Shape position updates
◇ ◇ ◇ ◇ ◇

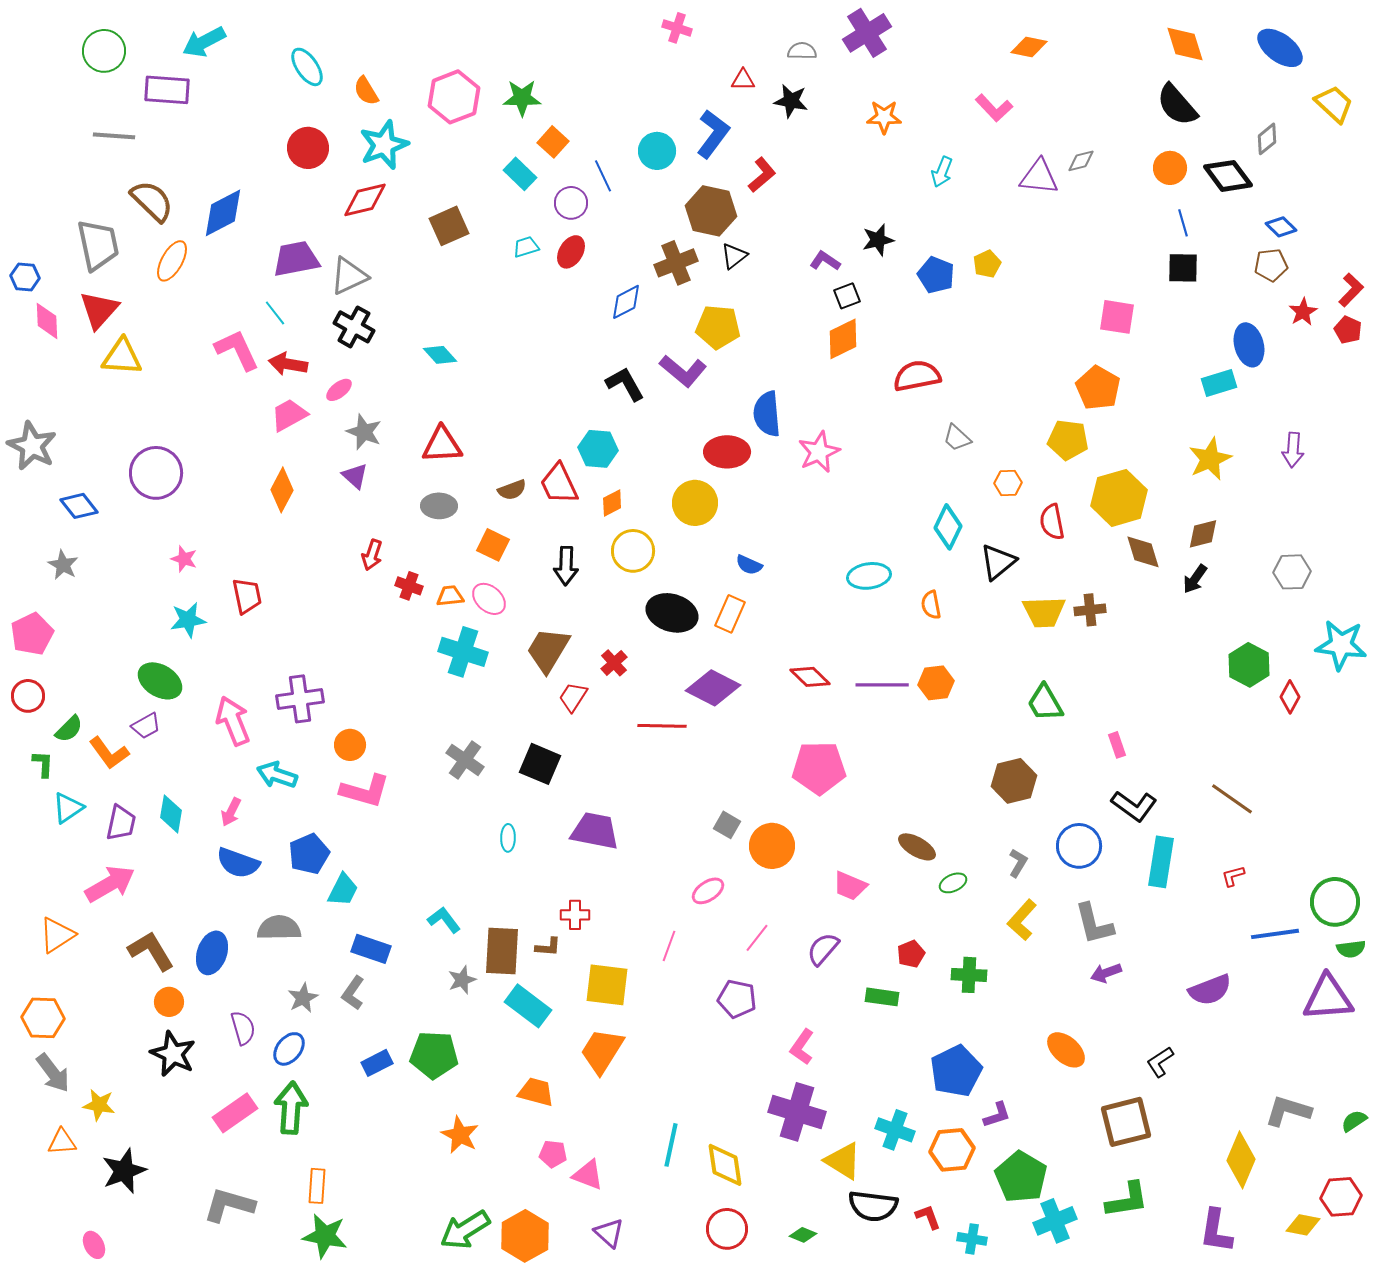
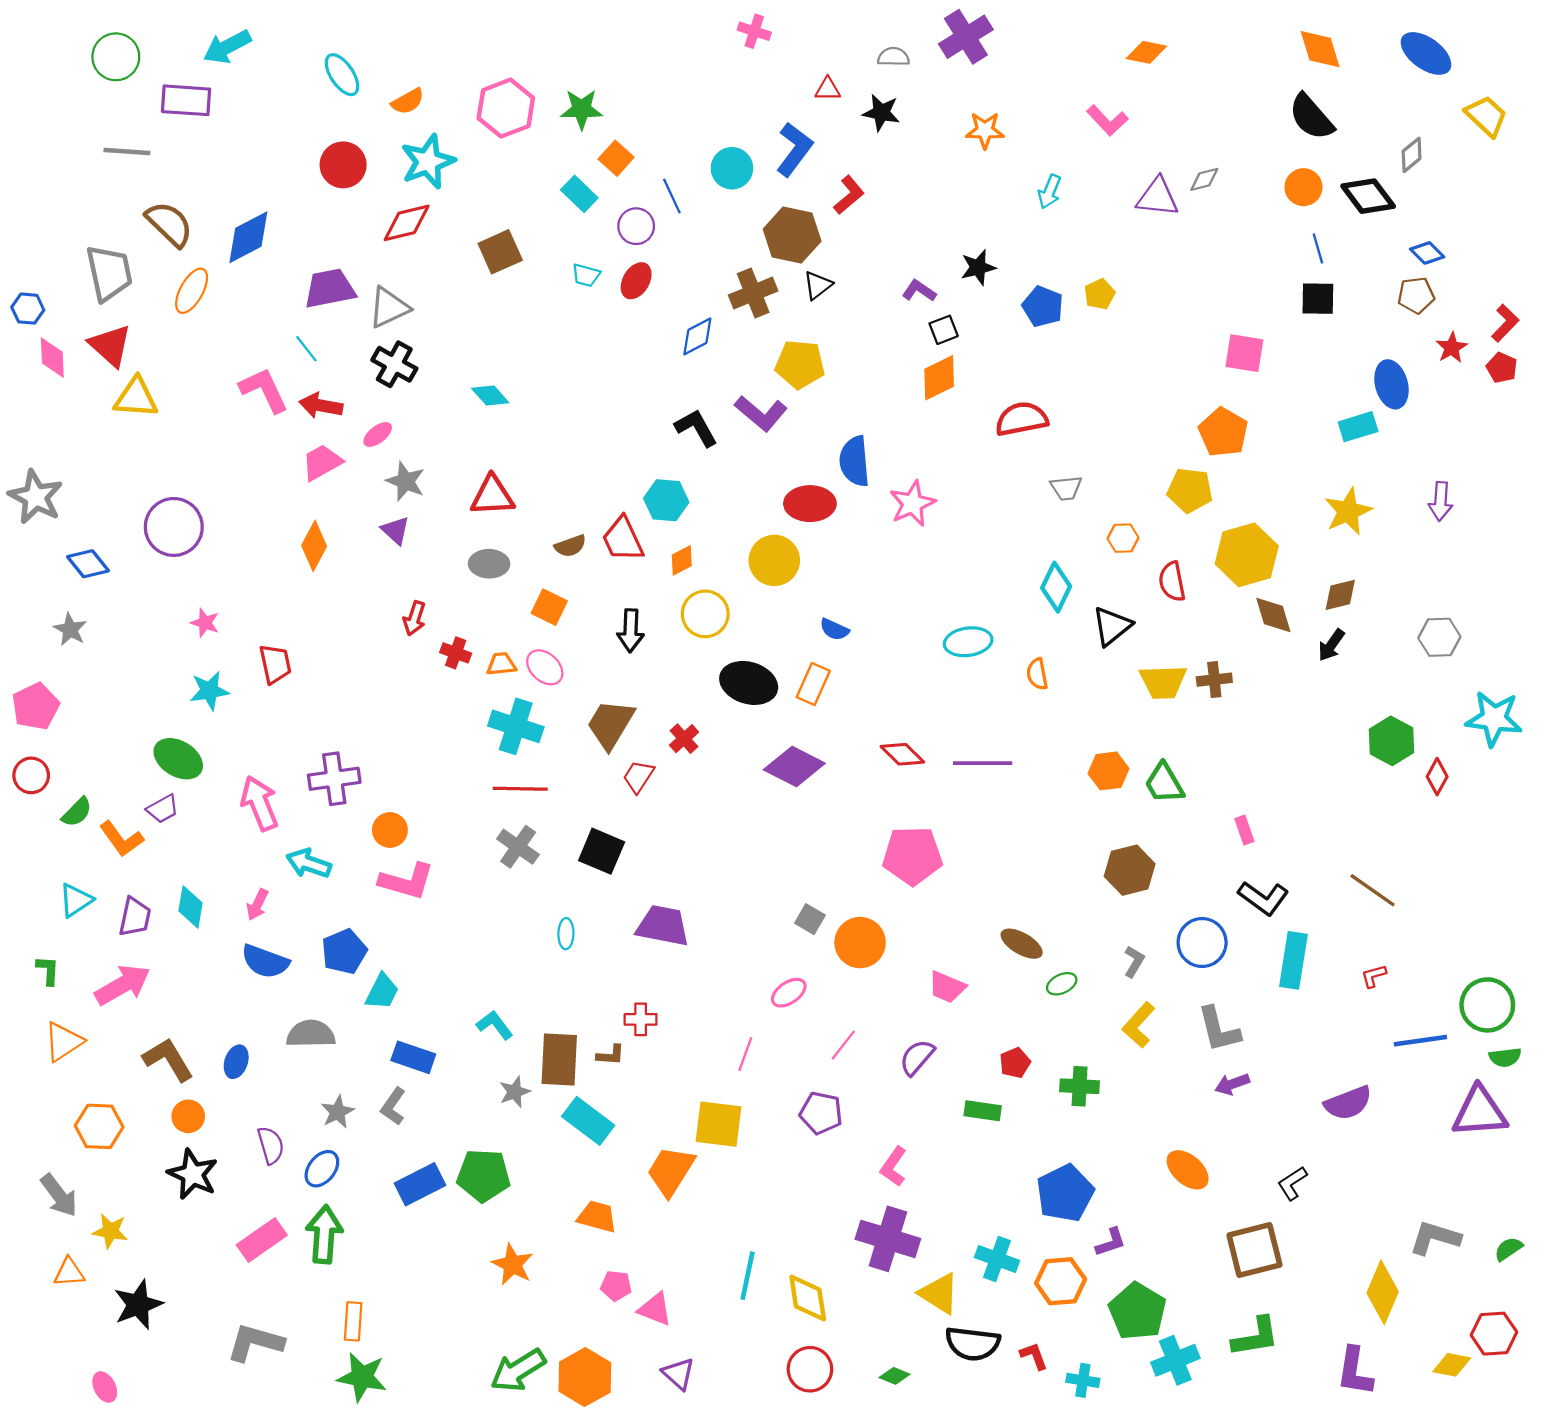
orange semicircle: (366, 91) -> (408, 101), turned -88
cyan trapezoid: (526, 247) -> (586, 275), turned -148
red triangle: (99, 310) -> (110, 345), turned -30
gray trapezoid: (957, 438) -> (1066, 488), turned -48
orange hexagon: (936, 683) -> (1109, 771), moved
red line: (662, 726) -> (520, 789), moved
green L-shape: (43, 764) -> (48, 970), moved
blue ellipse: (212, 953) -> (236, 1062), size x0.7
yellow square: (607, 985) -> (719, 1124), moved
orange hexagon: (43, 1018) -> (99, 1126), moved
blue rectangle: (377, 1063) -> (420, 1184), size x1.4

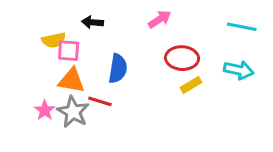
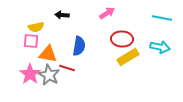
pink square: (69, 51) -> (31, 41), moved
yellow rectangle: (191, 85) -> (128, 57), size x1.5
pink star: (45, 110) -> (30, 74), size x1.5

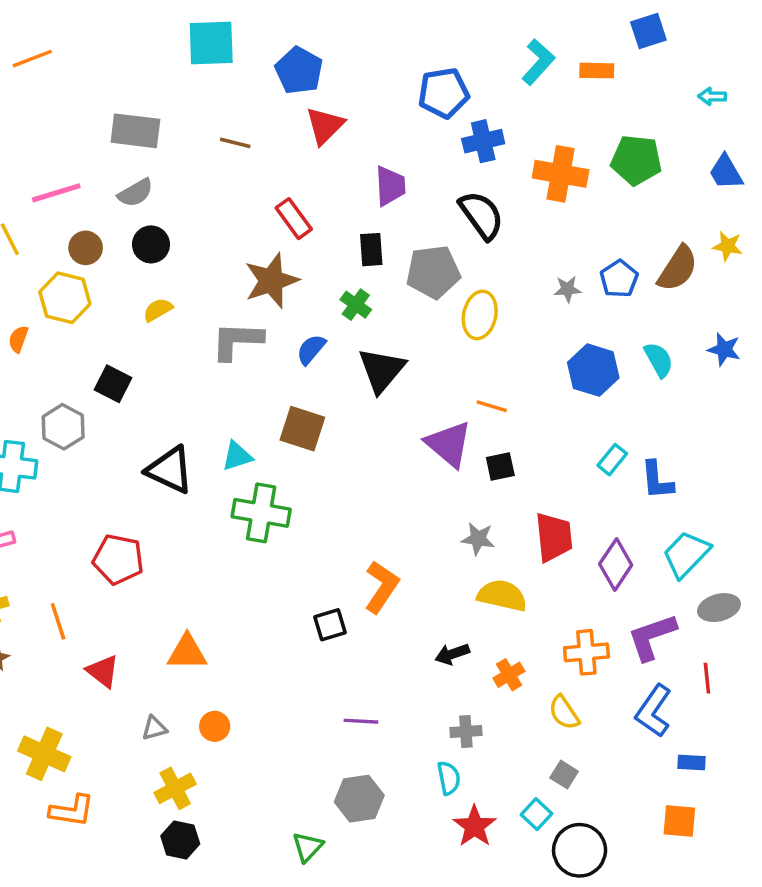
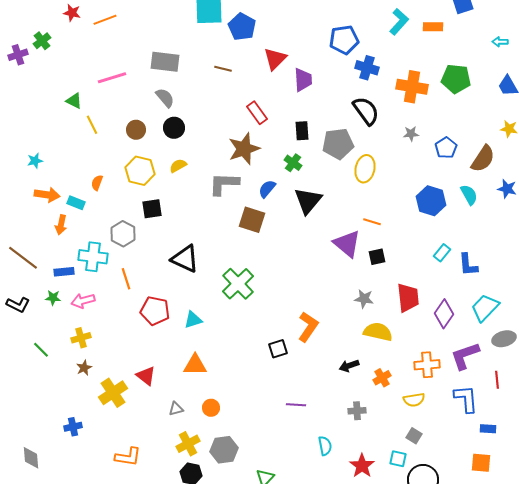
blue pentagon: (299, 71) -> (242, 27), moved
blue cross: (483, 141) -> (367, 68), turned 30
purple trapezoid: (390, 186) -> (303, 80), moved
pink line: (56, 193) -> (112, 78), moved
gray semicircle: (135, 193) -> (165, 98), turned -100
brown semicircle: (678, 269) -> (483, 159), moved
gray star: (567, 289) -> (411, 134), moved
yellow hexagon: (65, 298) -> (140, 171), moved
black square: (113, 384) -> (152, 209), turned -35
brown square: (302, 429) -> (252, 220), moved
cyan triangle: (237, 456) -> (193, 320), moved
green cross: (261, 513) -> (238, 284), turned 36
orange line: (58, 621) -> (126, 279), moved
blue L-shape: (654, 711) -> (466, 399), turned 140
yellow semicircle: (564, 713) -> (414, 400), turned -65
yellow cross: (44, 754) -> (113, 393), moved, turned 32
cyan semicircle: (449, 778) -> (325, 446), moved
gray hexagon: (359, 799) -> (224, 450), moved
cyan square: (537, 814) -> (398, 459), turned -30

◇ ◇ ◇ ◇ ◇

• _PROBLEM REQUIREMENTS_
Retype the entries above exactly, starting at their first line and ending with the line that holds "blue ellipse: (212, 953)"; pictures stay out.

• _WRITTEN SOLUTION_
orange semicircle: (366, 91) -> (408, 101), turned -88
cyan trapezoid: (526, 247) -> (586, 275), turned -148
red triangle: (99, 310) -> (110, 345), turned -30
gray trapezoid: (957, 438) -> (1066, 488), turned -48
orange hexagon: (936, 683) -> (1109, 771), moved
red line: (662, 726) -> (520, 789), moved
green L-shape: (43, 764) -> (48, 970), moved
blue ellipse: (212, 953) -> (236, 1062), size x0.7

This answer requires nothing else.